Record extracts:
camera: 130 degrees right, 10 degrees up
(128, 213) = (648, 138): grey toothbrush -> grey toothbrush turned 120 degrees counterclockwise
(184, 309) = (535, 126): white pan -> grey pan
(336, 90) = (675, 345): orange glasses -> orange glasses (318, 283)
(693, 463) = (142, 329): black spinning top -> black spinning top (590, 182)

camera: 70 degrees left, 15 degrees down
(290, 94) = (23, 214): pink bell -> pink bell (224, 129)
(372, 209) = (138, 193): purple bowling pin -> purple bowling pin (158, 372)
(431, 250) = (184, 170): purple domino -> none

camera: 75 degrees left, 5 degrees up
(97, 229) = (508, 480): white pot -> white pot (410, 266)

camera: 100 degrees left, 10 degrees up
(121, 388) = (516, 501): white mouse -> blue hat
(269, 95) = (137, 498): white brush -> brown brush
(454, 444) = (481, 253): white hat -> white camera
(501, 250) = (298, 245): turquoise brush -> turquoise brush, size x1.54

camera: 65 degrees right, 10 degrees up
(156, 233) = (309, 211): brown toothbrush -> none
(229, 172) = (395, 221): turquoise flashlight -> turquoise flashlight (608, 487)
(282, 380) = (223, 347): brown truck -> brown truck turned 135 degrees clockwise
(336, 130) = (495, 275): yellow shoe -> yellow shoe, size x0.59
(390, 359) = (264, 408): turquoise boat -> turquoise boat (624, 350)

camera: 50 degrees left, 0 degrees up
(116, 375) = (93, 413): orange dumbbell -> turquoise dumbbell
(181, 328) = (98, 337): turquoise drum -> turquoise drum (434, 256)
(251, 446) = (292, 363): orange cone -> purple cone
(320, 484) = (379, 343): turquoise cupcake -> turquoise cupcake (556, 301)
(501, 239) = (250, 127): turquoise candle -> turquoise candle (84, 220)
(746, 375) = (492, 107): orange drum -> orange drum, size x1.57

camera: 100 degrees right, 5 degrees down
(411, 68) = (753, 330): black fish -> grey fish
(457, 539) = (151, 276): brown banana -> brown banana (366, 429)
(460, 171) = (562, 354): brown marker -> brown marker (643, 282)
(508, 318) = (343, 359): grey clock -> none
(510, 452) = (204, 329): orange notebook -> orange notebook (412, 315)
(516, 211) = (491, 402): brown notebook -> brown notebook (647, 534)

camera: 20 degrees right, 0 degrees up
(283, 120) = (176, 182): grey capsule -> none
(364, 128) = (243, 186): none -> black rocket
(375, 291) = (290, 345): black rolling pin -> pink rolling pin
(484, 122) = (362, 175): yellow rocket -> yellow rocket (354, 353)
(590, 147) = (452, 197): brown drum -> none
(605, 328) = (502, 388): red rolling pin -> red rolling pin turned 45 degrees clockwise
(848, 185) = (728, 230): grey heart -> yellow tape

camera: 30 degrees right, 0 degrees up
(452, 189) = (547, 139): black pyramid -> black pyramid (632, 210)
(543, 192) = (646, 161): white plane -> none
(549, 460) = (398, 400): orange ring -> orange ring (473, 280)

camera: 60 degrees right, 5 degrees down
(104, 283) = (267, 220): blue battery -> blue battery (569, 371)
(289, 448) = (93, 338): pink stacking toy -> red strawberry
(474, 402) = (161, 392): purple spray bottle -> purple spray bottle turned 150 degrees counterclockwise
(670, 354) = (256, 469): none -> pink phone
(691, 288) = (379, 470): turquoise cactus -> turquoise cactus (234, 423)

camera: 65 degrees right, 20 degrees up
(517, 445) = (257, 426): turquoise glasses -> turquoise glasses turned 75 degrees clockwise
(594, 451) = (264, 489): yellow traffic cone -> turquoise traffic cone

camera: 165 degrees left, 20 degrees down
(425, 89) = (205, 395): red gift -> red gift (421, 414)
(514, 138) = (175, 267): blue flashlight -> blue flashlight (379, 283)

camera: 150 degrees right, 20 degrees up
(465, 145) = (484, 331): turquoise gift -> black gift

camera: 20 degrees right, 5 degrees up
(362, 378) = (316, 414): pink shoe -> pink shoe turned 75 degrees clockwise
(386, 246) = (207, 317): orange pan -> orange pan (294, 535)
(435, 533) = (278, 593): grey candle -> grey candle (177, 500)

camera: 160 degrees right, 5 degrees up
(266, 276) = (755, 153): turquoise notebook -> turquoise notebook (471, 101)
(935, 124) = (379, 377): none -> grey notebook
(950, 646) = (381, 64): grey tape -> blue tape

Task item: Please retype the top of the data exactly, down to and including the line that holds "camera: 50 degrees left, 0 degrees up", and nothing further.

Solution for this problem:
camera: 130 degrees right, 10 degrees up
(128, 213) = (648, 138): grey toothbrush -> grey toothbrush turned 120 degrees counterclockwise
(184, 309) = (535, 126): white pan -> grey pan
(336, 90) = (675, 345): orange glasses -> orange glasses (318, 283)
(693, 463) = (142, 329): black spinning top -> black spinning top (590, 182)

camera: 70 degrees left, 15 degrees down
(290, 94) = (23, 214): pink bell -> pink bell (224, 129)
(372, 209) = (138, 193): purple bowling pin -> purple bowling pin (158, 372)
(431, 250) = (184, 170): purple domino -> none

camera: 75 degrees left, 5 degrees up
(97, 229) = (508, 480): white pot -> white pot (410, 266)

camera: 100 degrees left, 10 degrees up
(121, 388) = (516, 501): white mouse -> blue hat
(269, 95) = (137, 498): white brush -> brown brush
(454, 444) = (481, 253): white hat -> white camera
(501, 250) = (298, 245): turquoise brush -> turquoise brush, size x1.54

camera: 65 degrees right, 10 degrees up
(156, 233) = (309, 211): brown toothbrush -> none
(229, 172) = (395, 221): turquoise flashlight -> turquoise flashlight (608, 487)
(282, 380) = (223, 347): brown truck -> brown truck turned 135 degrees clockwise
(336, 130) = (495, 275): yellow shoe -> yellow shoe, size x0.59
(390, 359) = (264, 408): turquoise boat -> turquoise boat (624, 350)

camera: 50 degrees left, 0 degrees up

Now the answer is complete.